**Stated exercise:** Give the lines below as a JSON list of strings, one string per line and no blank lines, starting at the line that contains "leading [503, 617]" and stopping after the line that contains "loons [581, 1337]".

**Record list:**

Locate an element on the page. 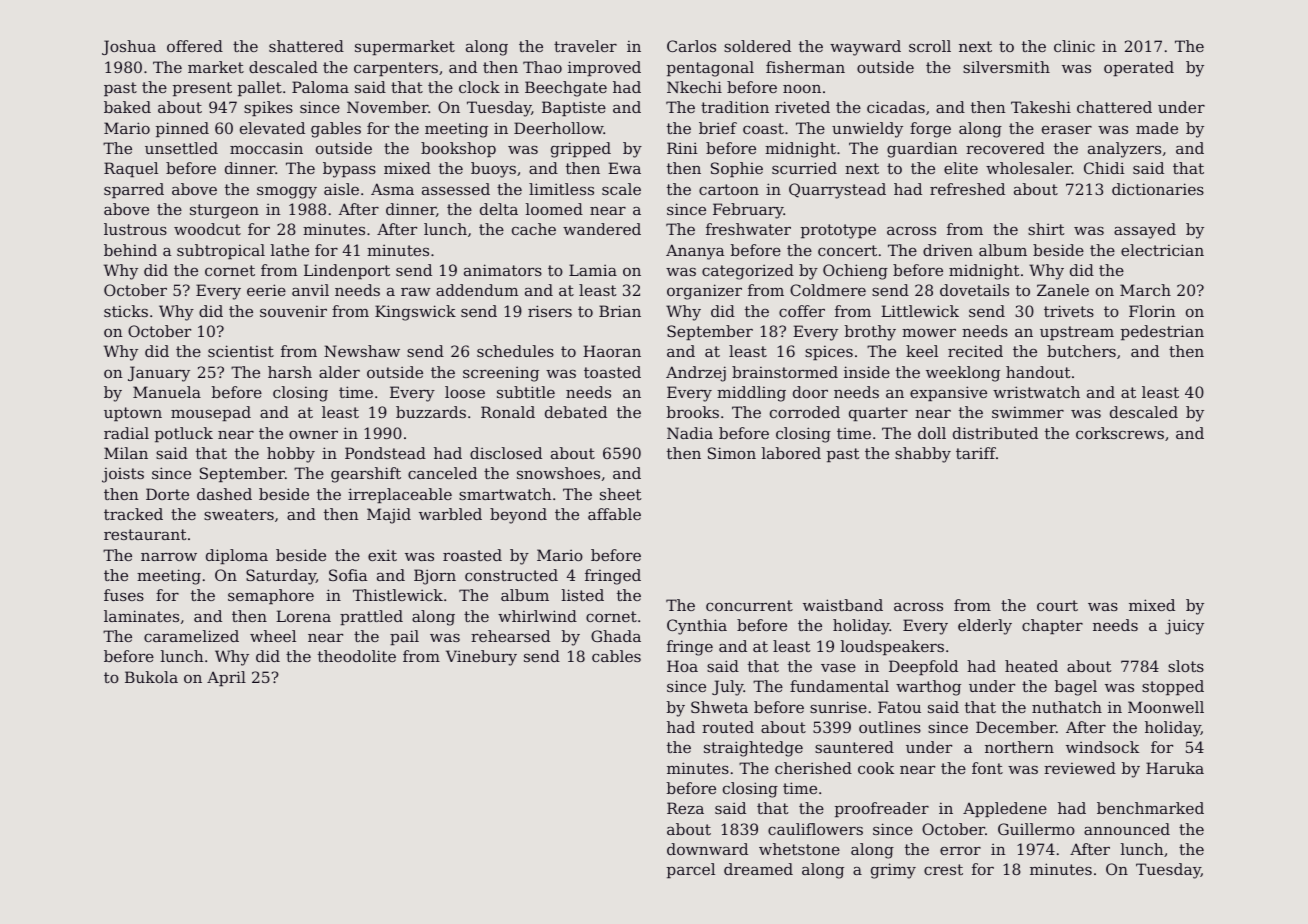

--

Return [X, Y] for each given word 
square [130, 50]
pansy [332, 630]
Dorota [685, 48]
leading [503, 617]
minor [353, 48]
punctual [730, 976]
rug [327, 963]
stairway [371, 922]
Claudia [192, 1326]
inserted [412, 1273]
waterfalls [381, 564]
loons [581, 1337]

**Answer for this exercise:**
[
  "leading [503, 617]",
  "minor [353, 48]",
  "punctual [730, 976]",
  "rug [327, 963]",
  "stairway [371, 922]",
  "Claudia [192, 1326]",
  "inserted [412, 1273]",
  "waterfalls [381, 564]",
  "loons [581, 1337]"
]